**Recorded data:**
········

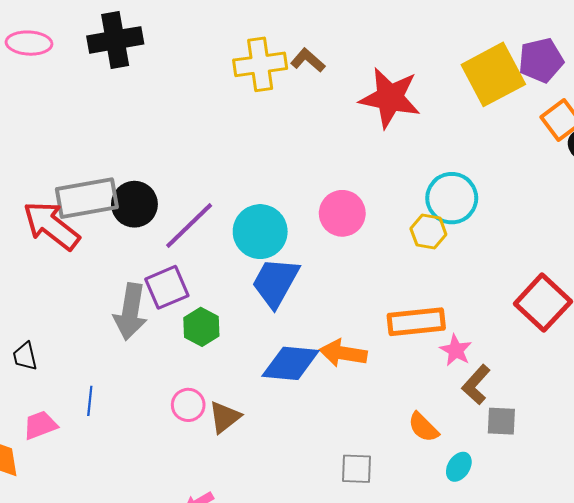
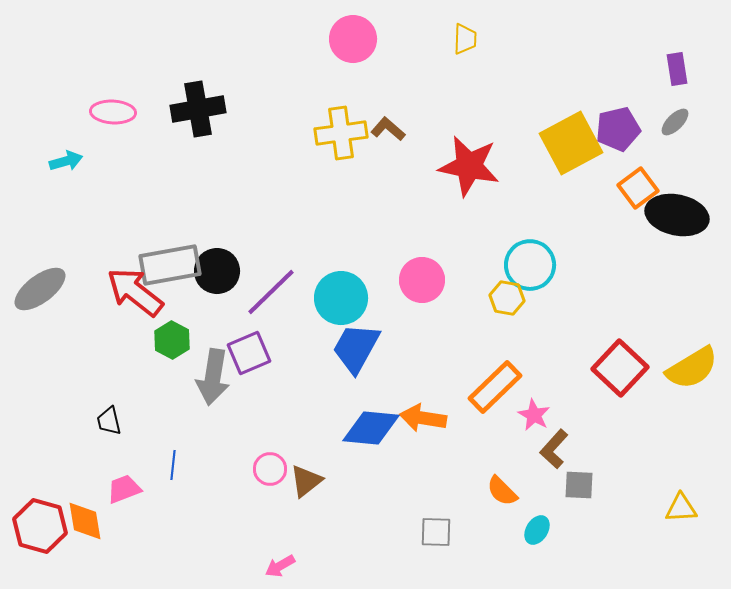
orange rectangle: (416, 322) -> (495, 387), turned -38
green hexagon: (201, 327) -> (172, 340), moved

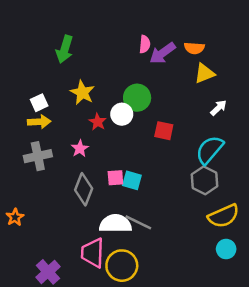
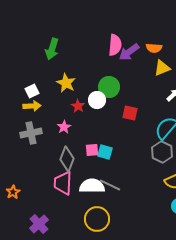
pink semicircle: (145, 44) -> (115, 45), size x1.5
orange star: (15, 217) -> (13, 192), moved
pink trapezoid: (93, 253) -> (63, 183), moved

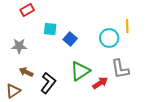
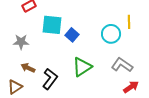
cyan square: (50, 29) -> (52, 25), size x1.5
gray L-shape: (120, 69) -> (122, 65), turned 135
red arrow: (100, 83) -> (131, 87), moved

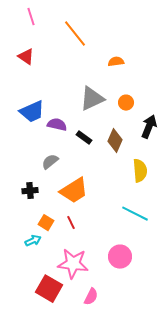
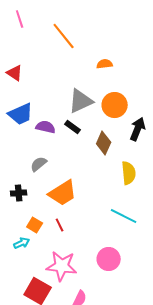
red triangle: (26, 57) -> (15, 73), moved
orange circle: (126, 103) -> (115, 105), size x1.6
black rectangle: (84, 138) -> (73, 127), moved

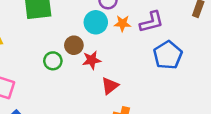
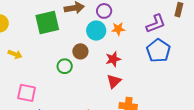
purple L-shape: (152, 22) -> (156, 24), moved
red star: (92, 60) -> (113, 59), moved

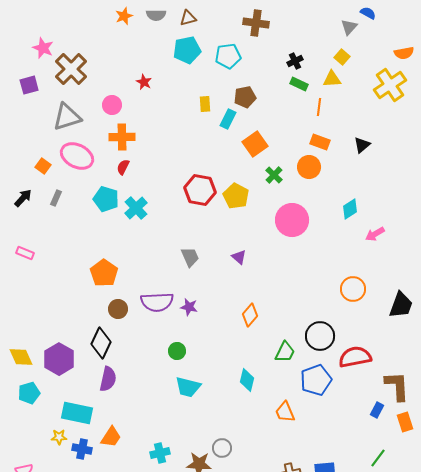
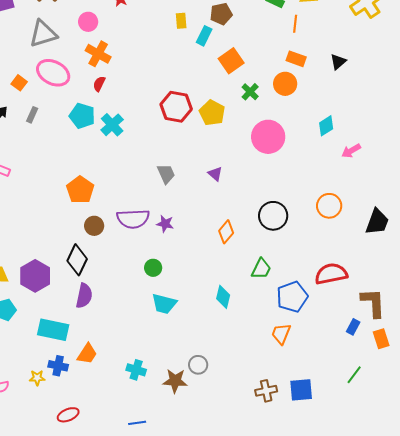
orange cross: (122, 137) -> (98, 54), turned 30
black circle: (320, 336) -> (273, 216), moved
orange trapezoid: (285, 412) -> (281, 334), moved, turned 45
yellow star: (59, 437) -> (37, 378), moved
cyan cross: (160, 453) -> (136, 370), turned 30

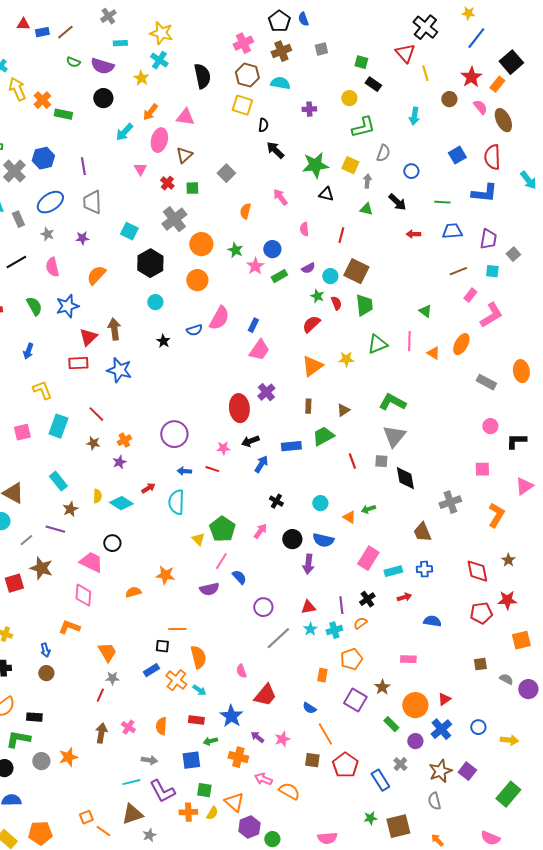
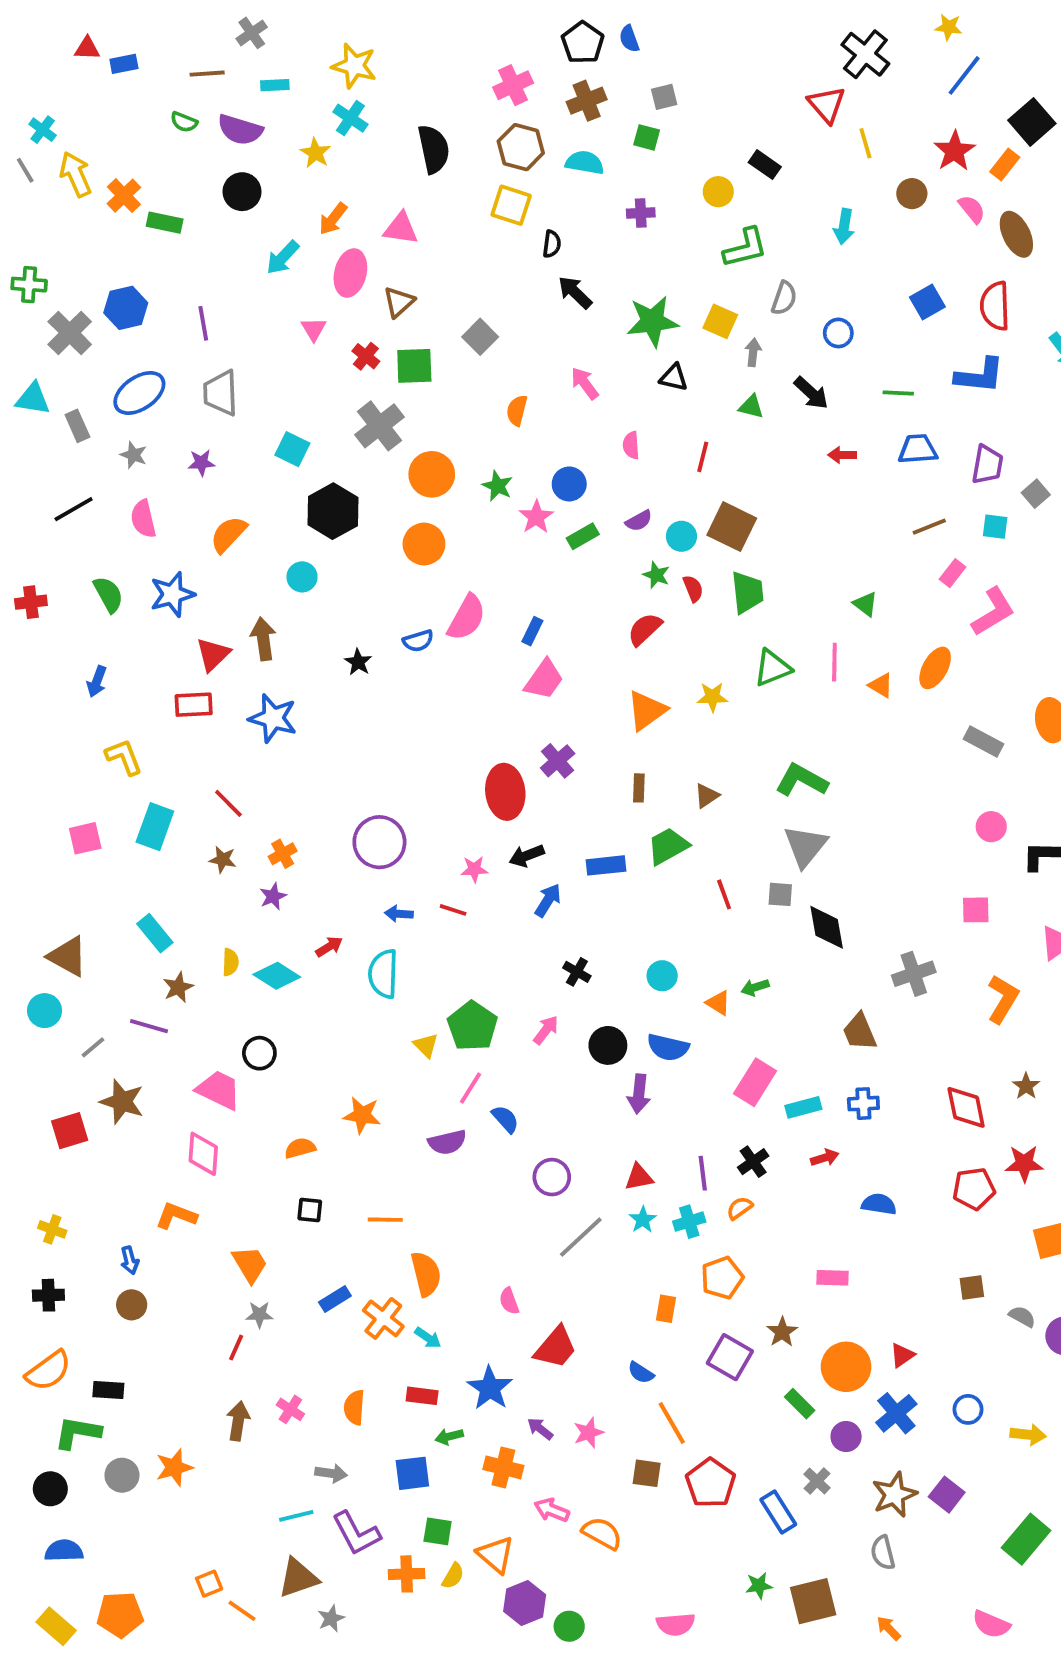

········

**The problem:** Copy the lines above exactly and exclude every image.

**Written solution:**
orange rectangle: (416, 322) -> (495, 387), turned -38
green hexagon: (201, 327) -> (172, 340), moved

pink semicircle: (145, 44) -> (115, 45), size x1.5
orange star: (15, 217) -> (13, 192), moved
pink trapezoid: (93, 253) -> (63, 183), moved

cyan square: (50, 29) -> (52, 25), size x1.5
gray L-shape: (120, 69) -> (122, 65), turned 135
red arrow: (100, 83) -> (131, 87), moved

red triangle: (26, 57) -> (15, 73), moved
orange circle: (126, 103) -> (115, 105), size x1.6
black rectangle: (84, 138) -> (73, 127), moved

purple L-shape: (152, 22) -> (156, 24), moved
red star: (92, 60) -> (113, 59), moved

orange cross: (122, 137) -> (98, 54), turned 30
black circle: (320, 336) -> (273, 216), moved
orange trapezoid: (285, 412) -> (281, 334), moved, turned 45
yellow star: (59, 437) -> (37, 378), moved
cyan cross: (160, 453) -> (136, 370), turned 30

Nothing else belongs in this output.